-- Coordinate-based object records --
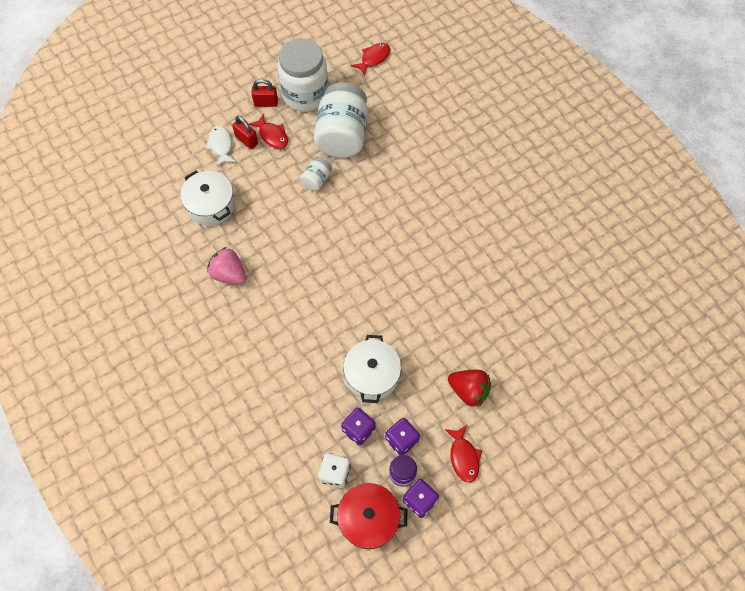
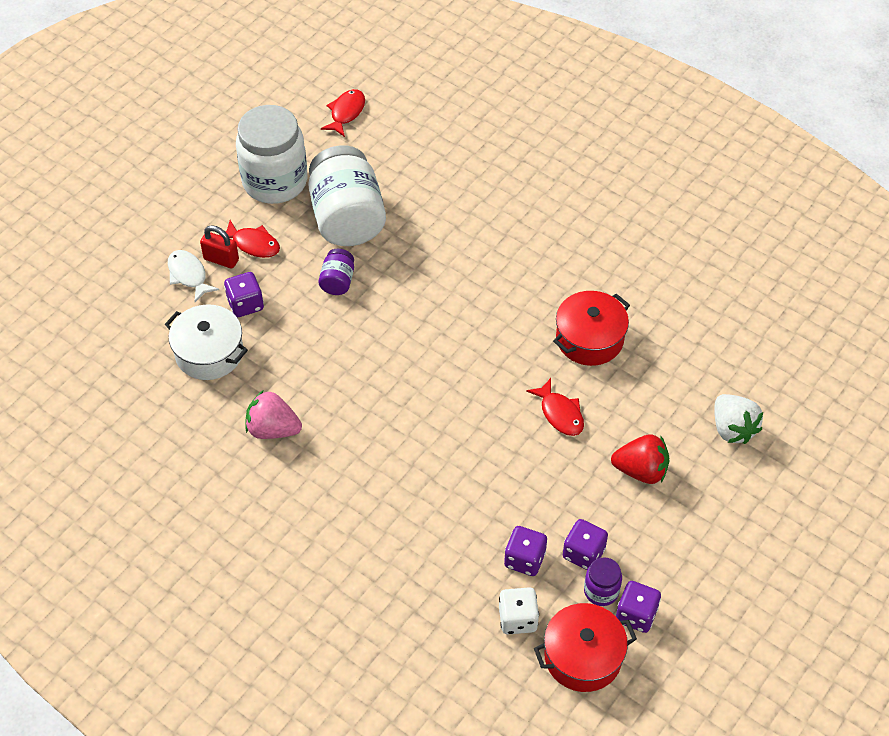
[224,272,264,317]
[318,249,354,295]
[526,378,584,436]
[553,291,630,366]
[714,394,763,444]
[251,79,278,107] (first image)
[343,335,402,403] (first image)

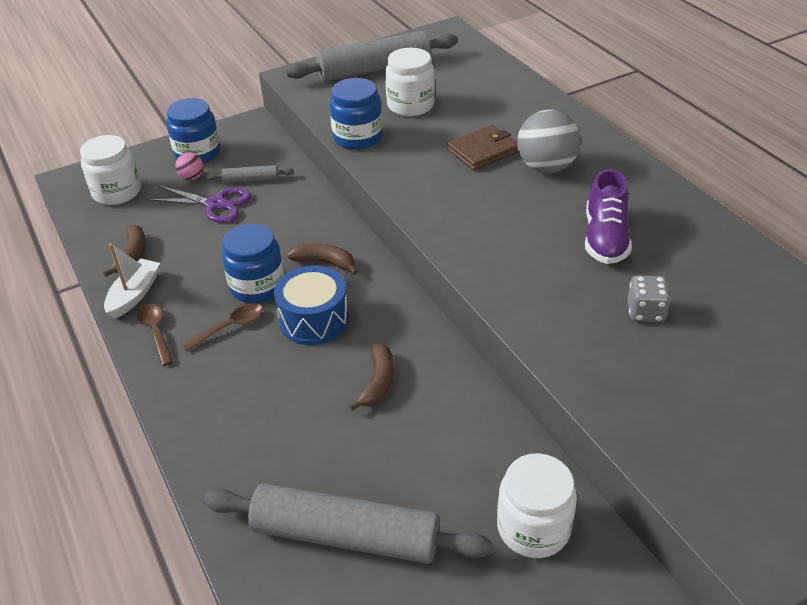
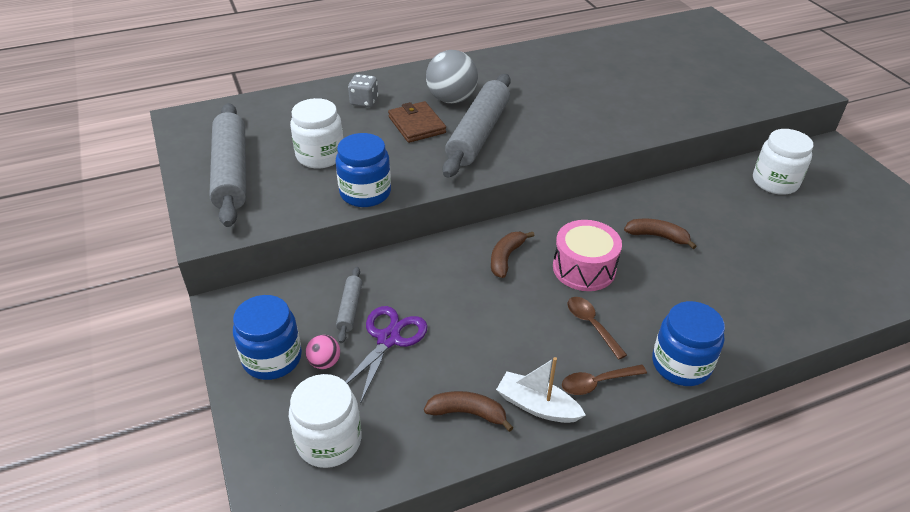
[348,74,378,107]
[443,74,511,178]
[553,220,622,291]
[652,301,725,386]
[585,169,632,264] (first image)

-- WHAT TO DO --
Reproduce all of the data exactly, omitting each picture it holds.

-- SOLUTION FOR THIS EXERCISE --
[224,272,264,317]
[318,249,354,295]
[526,378,584,436]
[553,291,630,366]
[714,394,763,444]
[251,79,278,107] (first image)
[343,335,402,403] (first image)

[348,74,378,107]
[443,74,511,178]
[553,220,622,291]
[652,301,725,386]
[585,169,632,264] (first image)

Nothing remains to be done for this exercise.